WHAT YOU ARE ASKED TO DO: Could you please output only the lines from the one holding "red glue stick: 3 -> 4" through the end of the listing below, exactly as written and without pictures?
Content starts
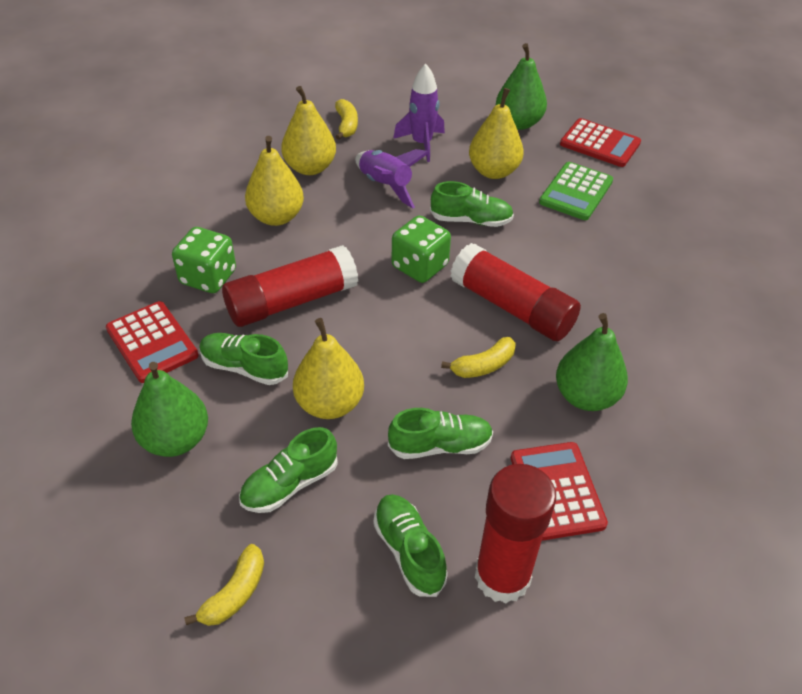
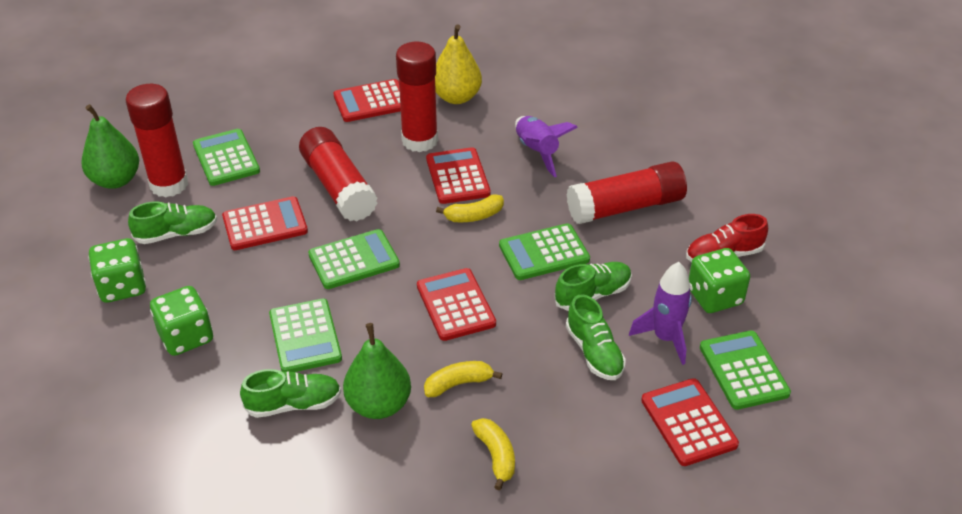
green calculator: 1 -> 5
green dice: 2 -> 3
green pear: 3 -> 2
green shoe: 5 -> 4
red calculator: 3 -> 5
red glue stick: 3 -> 4
red shoe: 0 -> 1
yellow pear: 4 -> 1

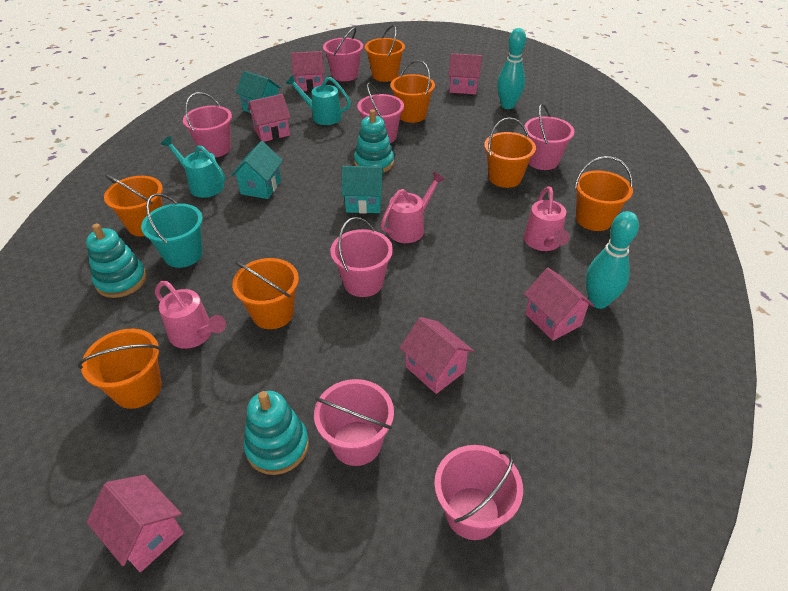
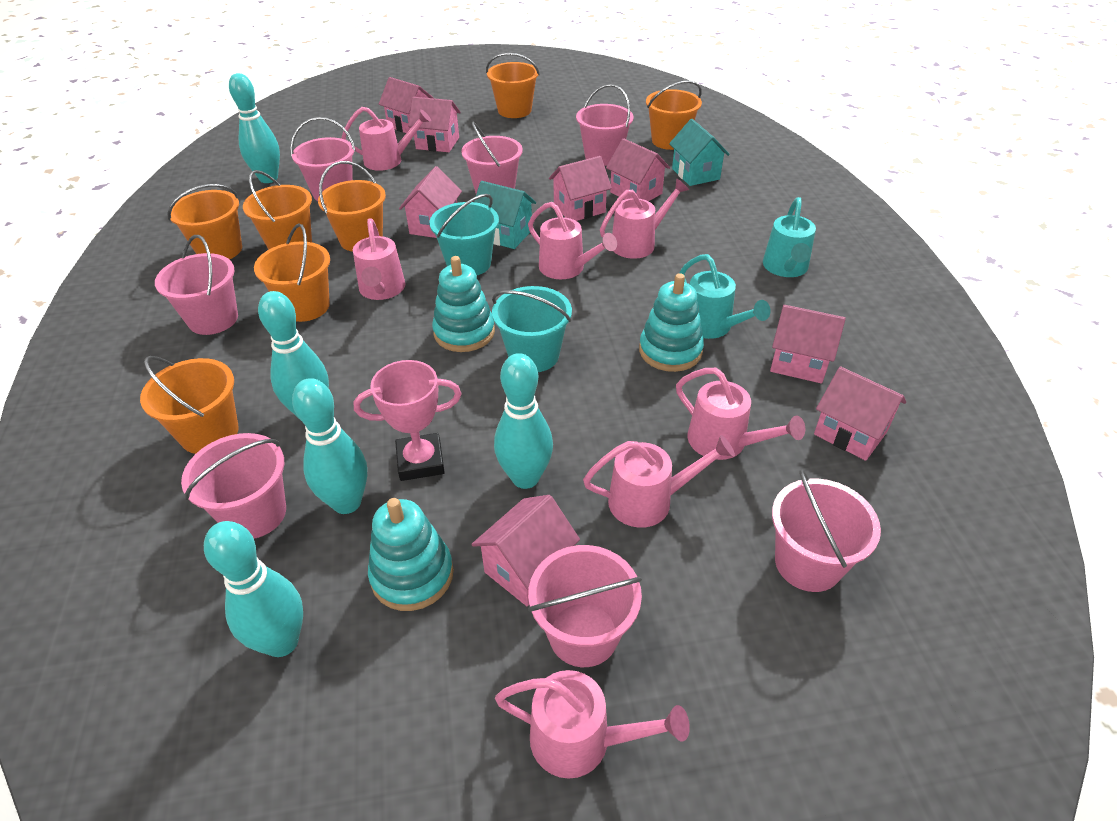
pink house: 6 -> 8
pink trophy: 0 -> 1
pink watering can: 3 -> 7
turquoise bowling pin: 2 -> 5
turquoise bucket: 1 -> 2
turquoise house: 3 -> 2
Content ends
WRITTEN REPLY:
red glue stick: 3 -> 4
red shoe: 0 -> 1
yellow pear: 4 -> 1

pink house: 6 -> 8
pink trophy: 0 -> 1
pink watering can: 3 -> 7
turquoise bowling pin: 2 -> 5
turquoise bucket: 1 -> 2
turquoise house: 3 -> 2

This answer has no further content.